**What is needed**
Within the listing below, please show every line carrying the string "yellow".
━━━━
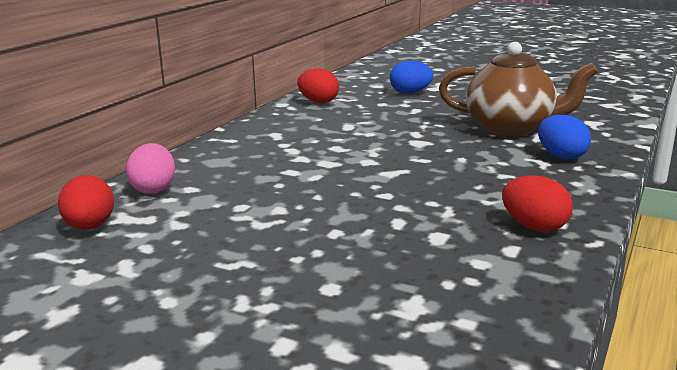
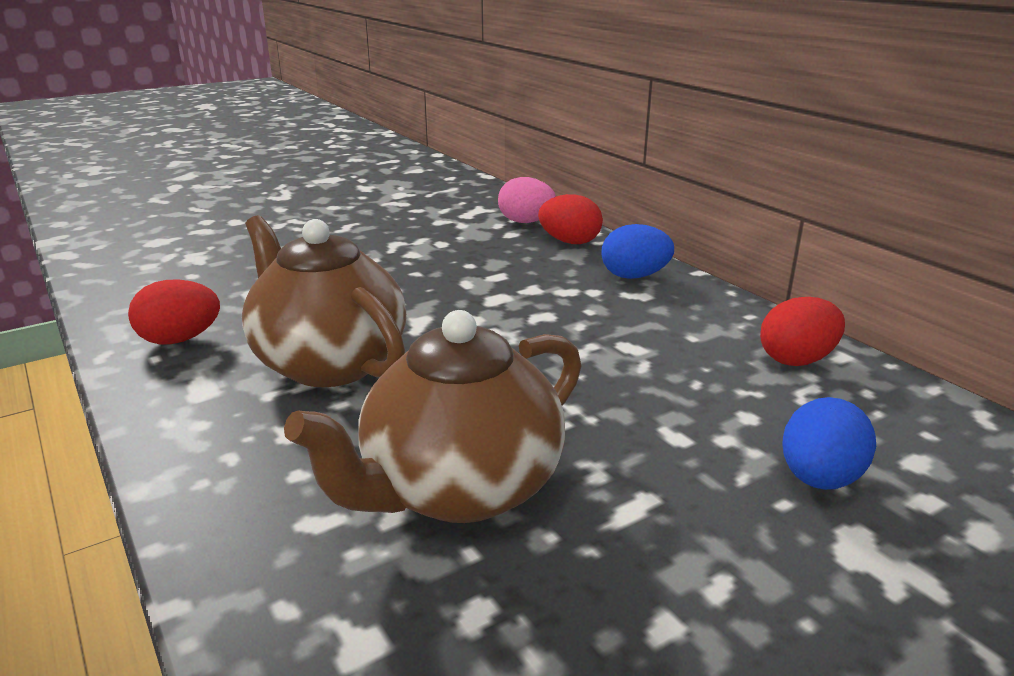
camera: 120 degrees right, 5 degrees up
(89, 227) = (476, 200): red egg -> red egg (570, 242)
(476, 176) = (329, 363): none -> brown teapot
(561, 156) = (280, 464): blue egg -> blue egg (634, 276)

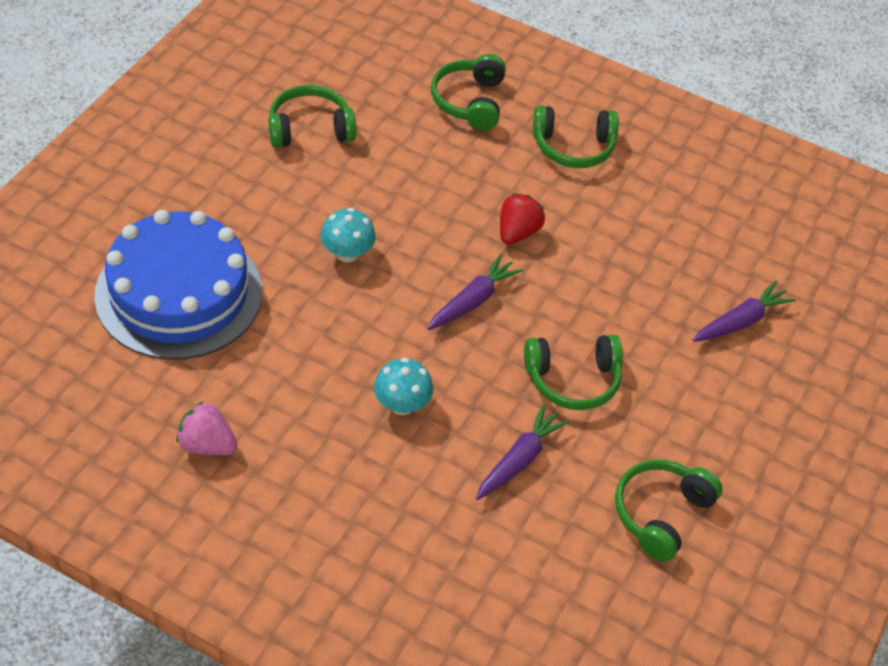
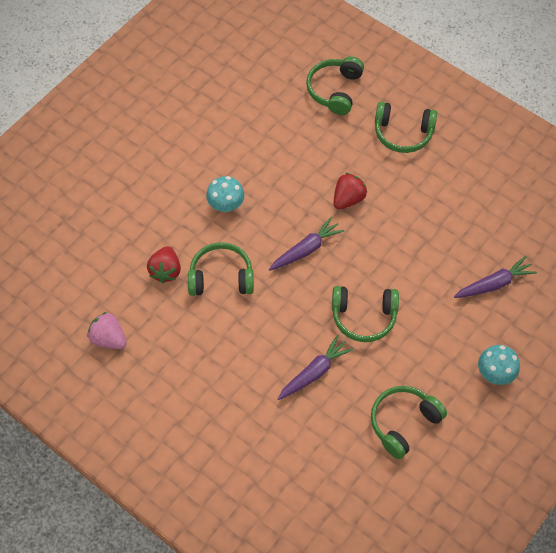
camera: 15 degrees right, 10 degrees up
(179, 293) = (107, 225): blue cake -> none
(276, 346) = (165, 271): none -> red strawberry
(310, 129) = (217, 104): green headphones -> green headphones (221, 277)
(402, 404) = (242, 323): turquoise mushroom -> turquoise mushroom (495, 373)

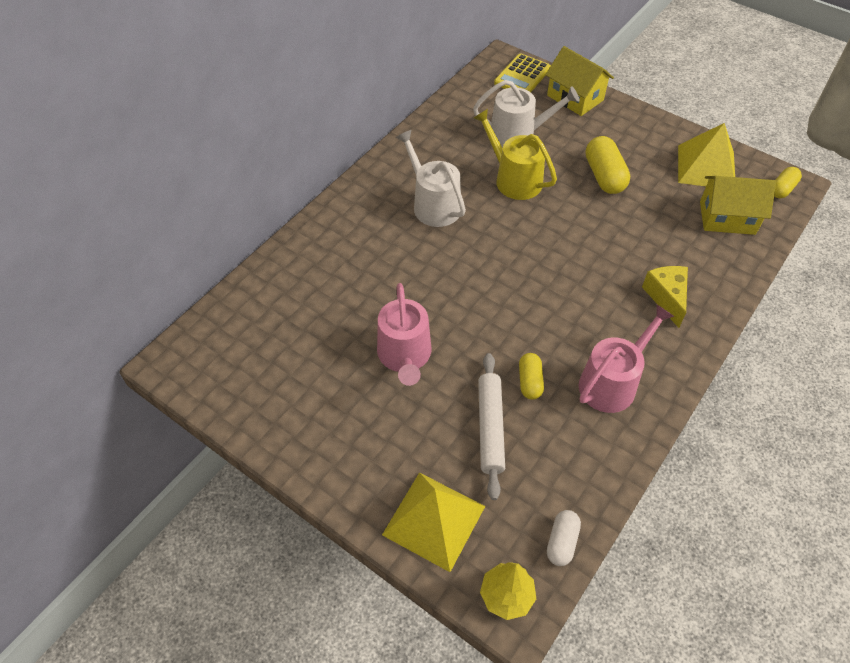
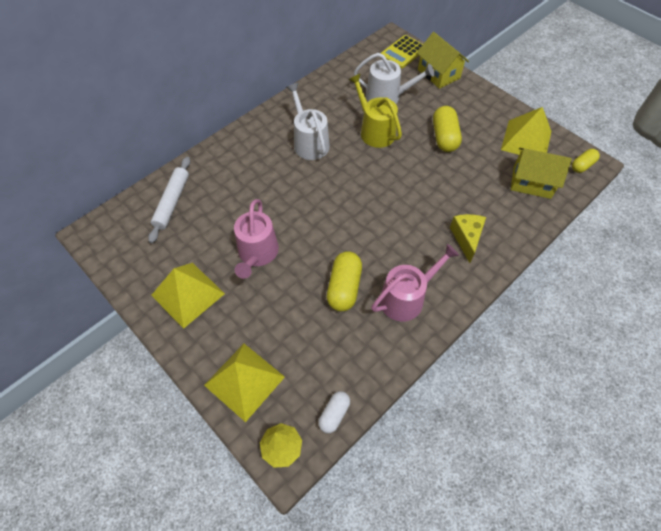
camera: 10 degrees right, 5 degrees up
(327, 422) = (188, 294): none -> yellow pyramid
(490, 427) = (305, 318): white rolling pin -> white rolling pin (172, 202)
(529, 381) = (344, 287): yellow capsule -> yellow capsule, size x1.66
━━━━
**Answer section**
(327, 422) = (188, 294): none -> yellow pyramid
(529, 381) = (344, 287): yellow capsule -> yellow capsule, size x1.66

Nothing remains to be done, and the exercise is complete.